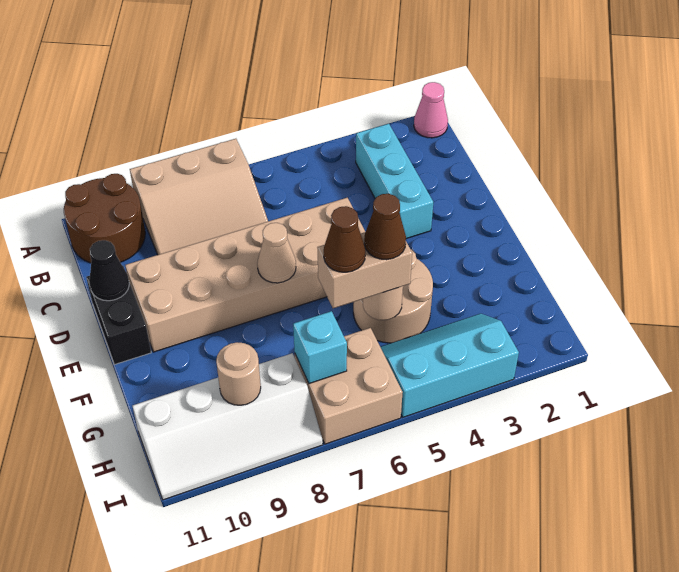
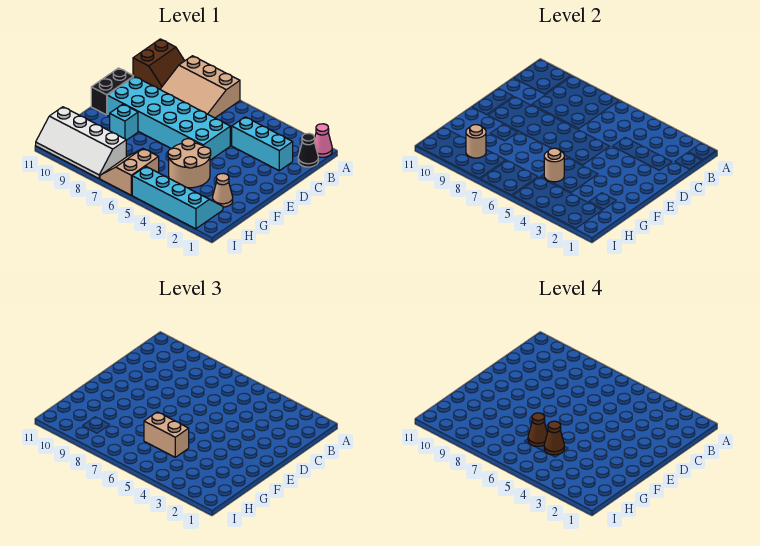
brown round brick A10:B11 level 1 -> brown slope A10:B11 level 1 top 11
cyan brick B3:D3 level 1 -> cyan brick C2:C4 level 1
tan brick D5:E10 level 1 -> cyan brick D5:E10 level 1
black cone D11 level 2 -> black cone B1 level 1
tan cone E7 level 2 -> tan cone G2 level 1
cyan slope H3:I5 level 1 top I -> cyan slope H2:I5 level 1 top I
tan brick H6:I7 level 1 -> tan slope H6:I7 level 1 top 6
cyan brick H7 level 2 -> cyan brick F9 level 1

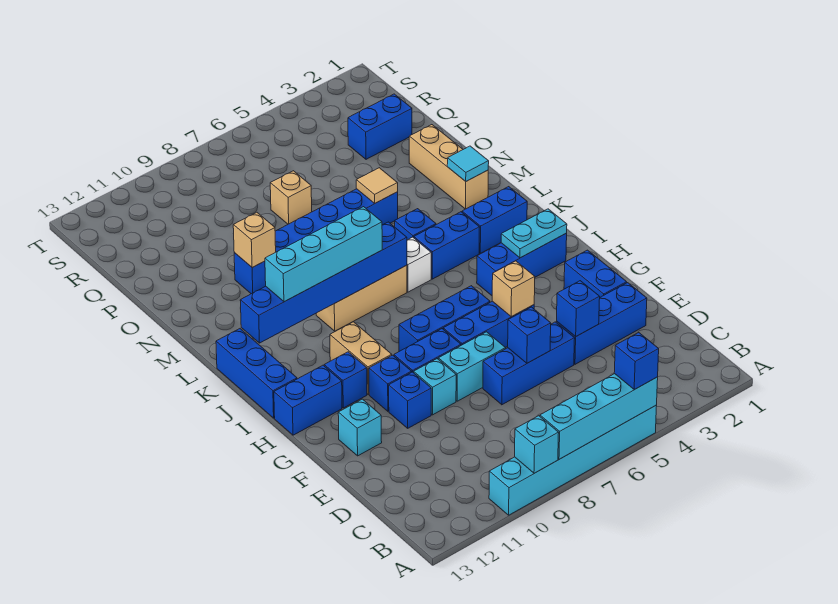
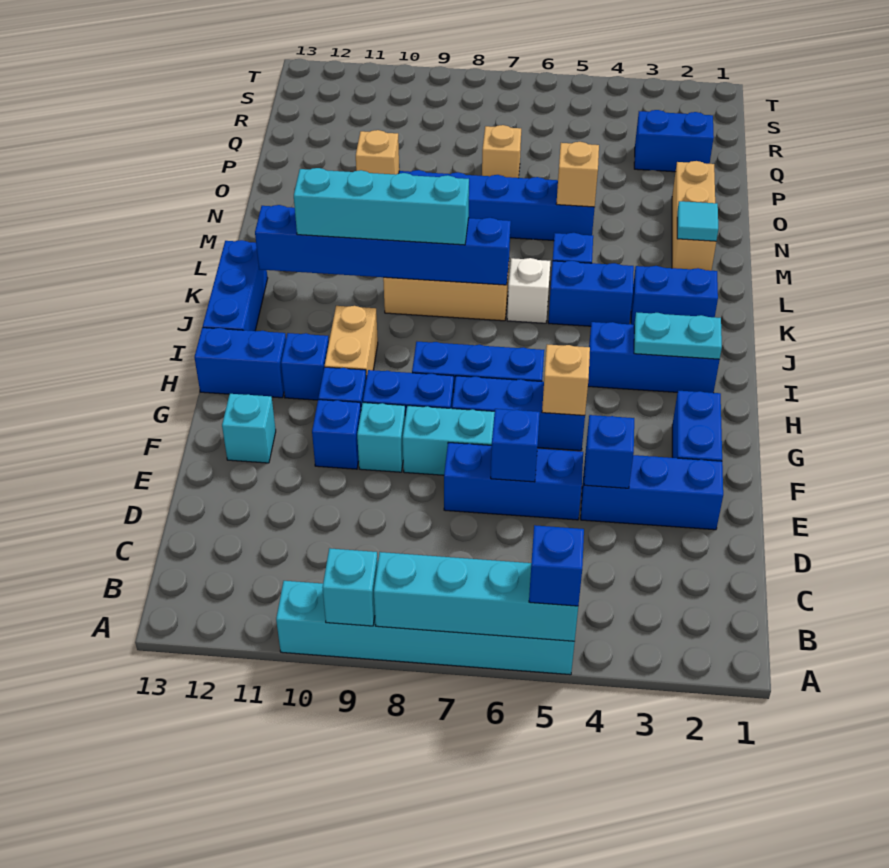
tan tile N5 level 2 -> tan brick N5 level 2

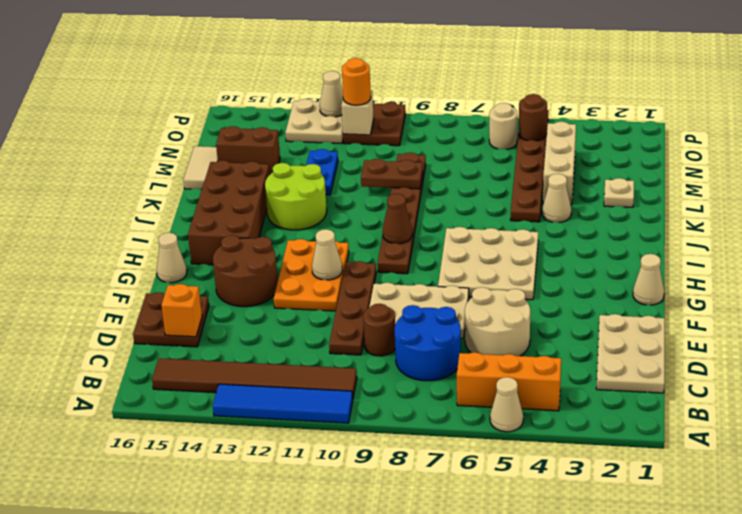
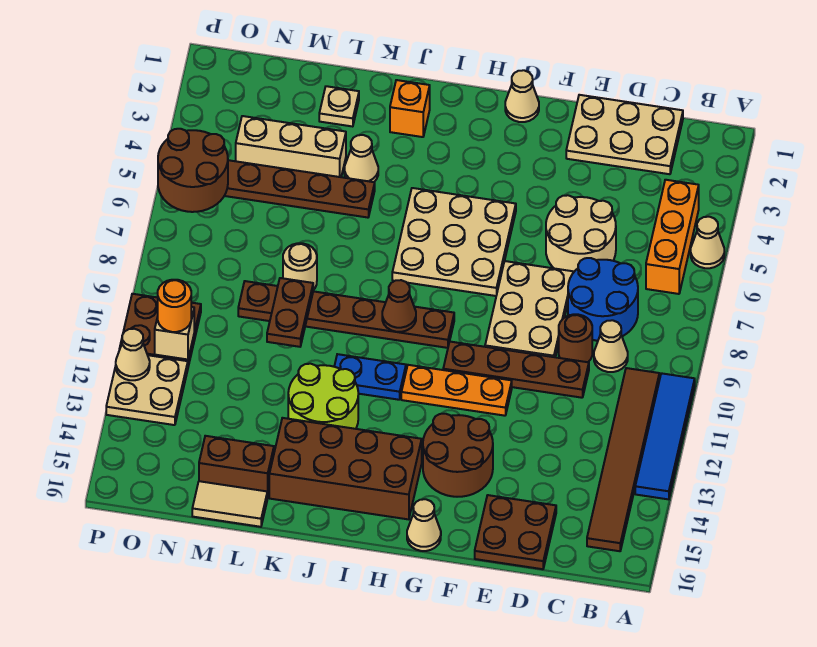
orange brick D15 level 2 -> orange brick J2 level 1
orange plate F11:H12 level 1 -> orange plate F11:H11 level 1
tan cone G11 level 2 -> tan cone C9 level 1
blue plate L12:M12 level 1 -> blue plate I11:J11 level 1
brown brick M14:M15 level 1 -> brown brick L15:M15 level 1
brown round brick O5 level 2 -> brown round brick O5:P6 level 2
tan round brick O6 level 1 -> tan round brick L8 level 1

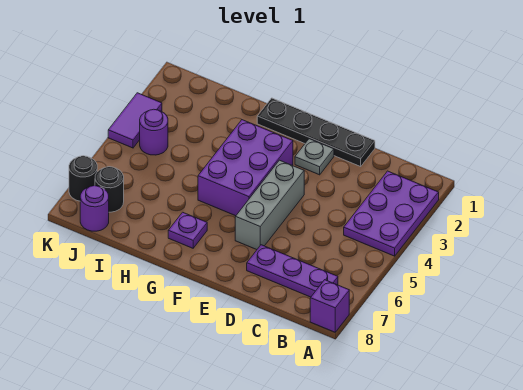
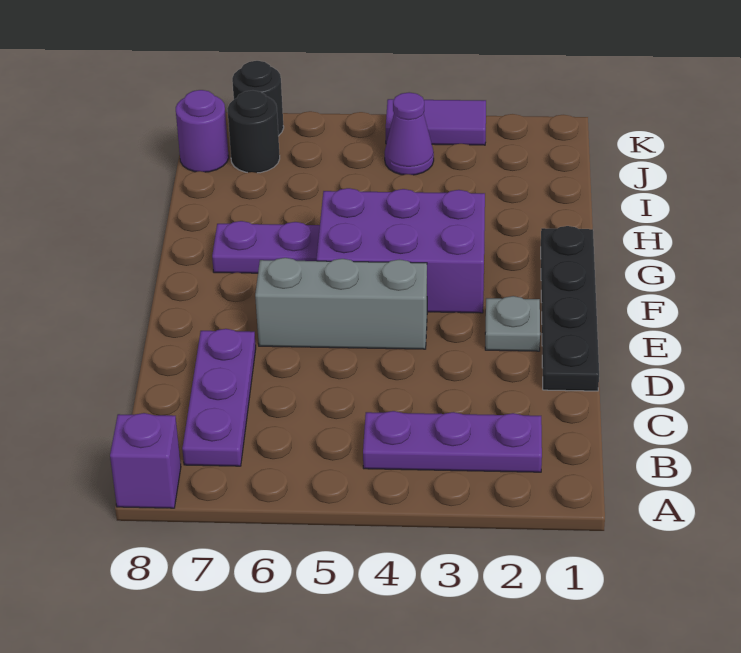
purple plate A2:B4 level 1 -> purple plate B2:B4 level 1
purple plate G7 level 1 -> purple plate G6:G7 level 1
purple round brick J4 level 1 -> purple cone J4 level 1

————

In the records above, find each line with the word "cone" and copy it out.

§ **TASK SOLUTION**:
black cone D11 level 2 -> black cone B1 level 1
tan cone E7 level 2 -> tan cone G2 level 1
tan cone G11 level 2 -> tan cone C9 level 1
purple round brick J4 level 1 -> purple cone J4 level 1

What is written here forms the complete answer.